== Segment start ==
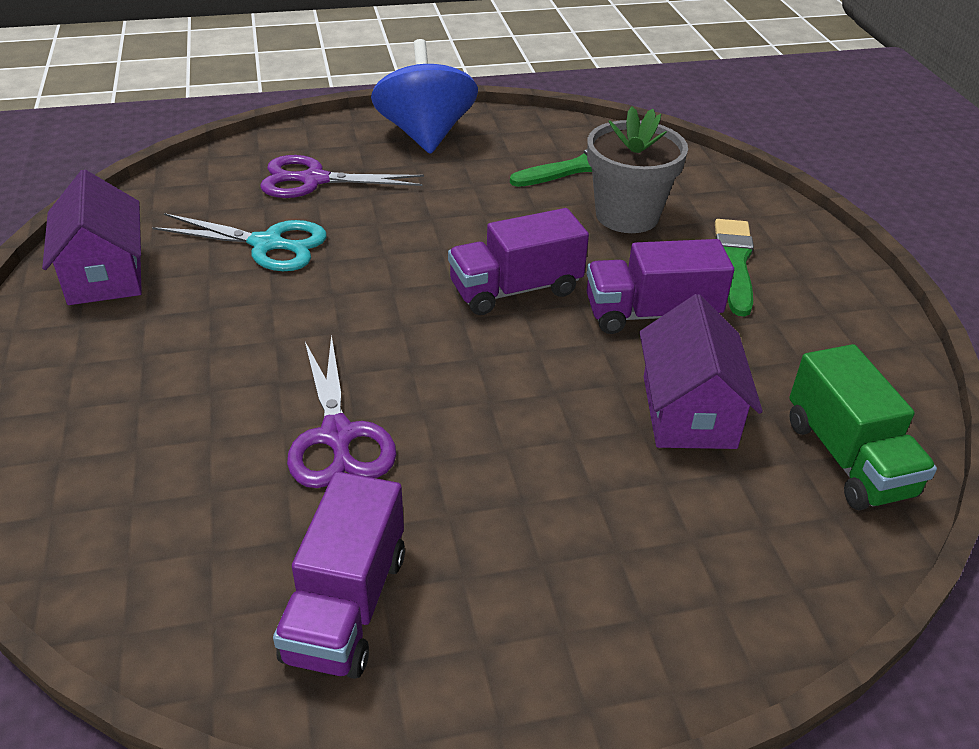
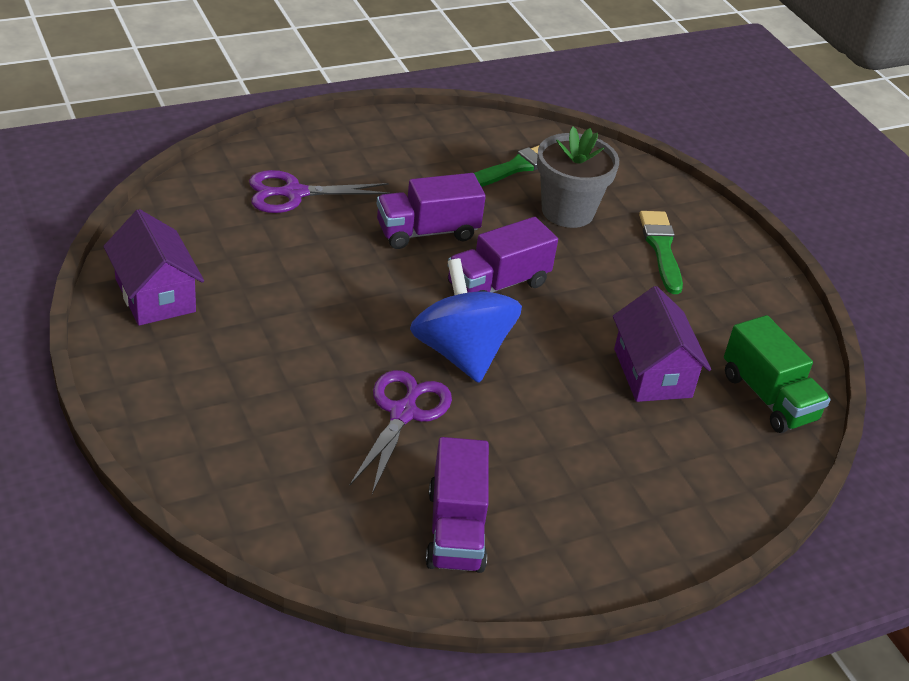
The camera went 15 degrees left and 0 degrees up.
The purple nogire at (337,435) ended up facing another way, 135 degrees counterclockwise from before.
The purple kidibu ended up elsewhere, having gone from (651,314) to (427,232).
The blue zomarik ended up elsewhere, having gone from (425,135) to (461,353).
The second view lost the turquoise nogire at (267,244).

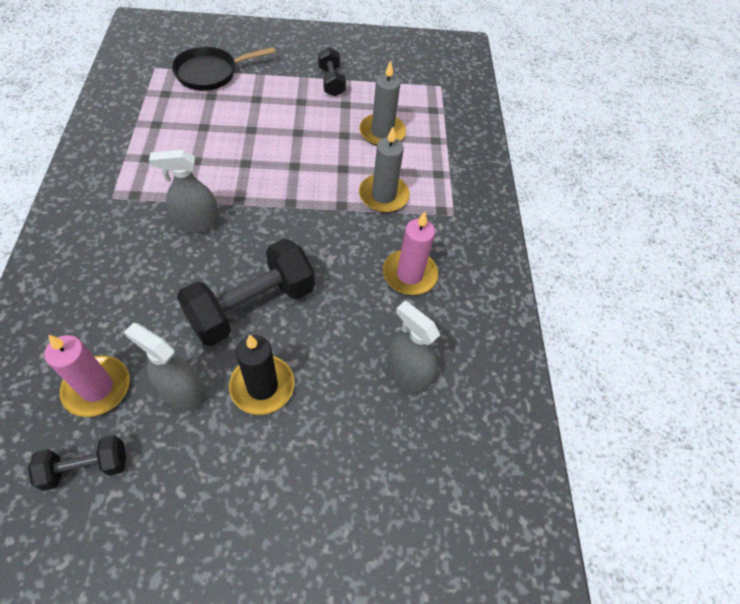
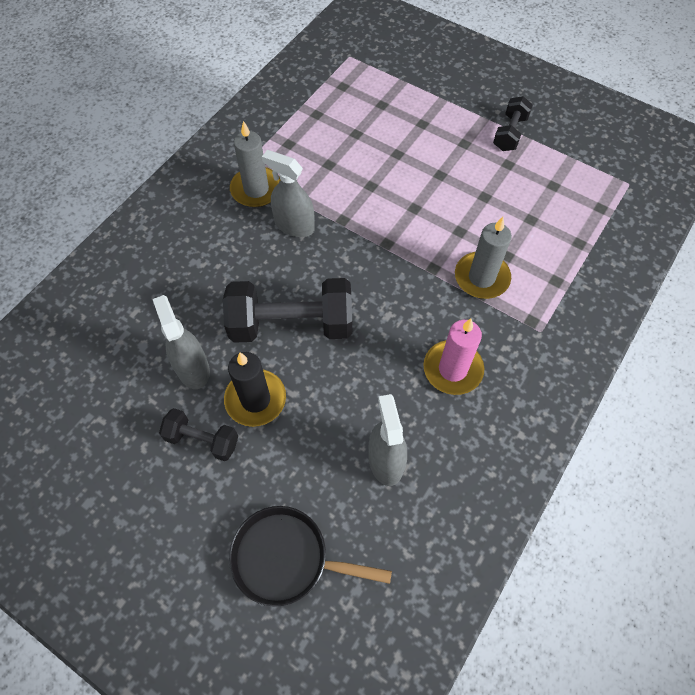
The camera went 40 degrees right and 5 degrees up.
The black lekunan ended up elsewhere, having gone from (86,467) to (202,440).
The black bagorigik ended up elsewhere, having gone from (210,73) to (286,558).
The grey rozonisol ended up elsewhere, having gone from (382,132) to (256,189).
The second view lost the pink rozonisol at (97,388).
== Segment end ==
▶ [WHAT IS NEEDED] Leave out the images and transcribe all the records exactly.

▶ [YOUR SOLUTION]
The camera went 15 degrees left and 0 degrees up.
The purple nogire at (337,435) ended up facing another way, 135 degrees counterclockwise from before.
The purple kidibu ended up elsewhere, having gone from (651,314) to (427,232).
The blue zomarik ended up elsewhere, having gone from (425,135) to (461,353).
The second view lost the turquoise nogire at (267,244).

The camera went 40 degrees right and 5 degrees up.
The black lekunan ended up elsewhere, having gone from (86,467) to (202,440).
The black bagorigik ended up elsewhere, having gone from (210,73) to (286,558).
The grey rozonisol ended up elsewhere, having gone from (382,132) to (256,189).
The second view lost the pink rozonisol at (97,388).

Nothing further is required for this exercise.